Data excerpts below:
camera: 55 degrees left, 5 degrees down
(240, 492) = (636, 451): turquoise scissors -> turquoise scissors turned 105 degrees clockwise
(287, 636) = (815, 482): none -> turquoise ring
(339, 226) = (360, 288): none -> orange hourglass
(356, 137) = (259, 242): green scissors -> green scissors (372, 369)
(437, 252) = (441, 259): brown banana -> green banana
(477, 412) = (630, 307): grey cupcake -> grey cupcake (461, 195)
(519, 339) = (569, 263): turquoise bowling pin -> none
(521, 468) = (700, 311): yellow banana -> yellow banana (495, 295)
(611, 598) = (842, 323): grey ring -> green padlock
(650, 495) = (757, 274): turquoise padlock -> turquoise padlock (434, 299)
End of Data excerpts.
* [Assigned task]: Retype each line of the data exactly as it reads.

* [Solution below]:
camera: 55 degrees left, 5 degrees down
(240, 492) = (636, 451): turquoise scissors -> turquoise scissors turned 105 degrees clockwise
(287, 636) = (815, 482): none -> turquoise ring
(339, 226) = (360, 288): none -> orange hourglass
(356, 137) = (259, 242): green scissors -> green scissors (372, 369)
(437, 252) = (441, 259): brown banana -> green banana
(477, 412) = (630, 307): grey cupcake -> grey cupcake (461, 195)
(519, 339) = (569, 263): turquoise bowling pin -> none
(521, 468) = (700, 311): yellow banana -> yellow banana (495, 295)
(611, 598) = (842, 323): grey ring -> green padlock
(650, 495) = (757, 274): turquoise padlock -> turquoise padlock (434, 299)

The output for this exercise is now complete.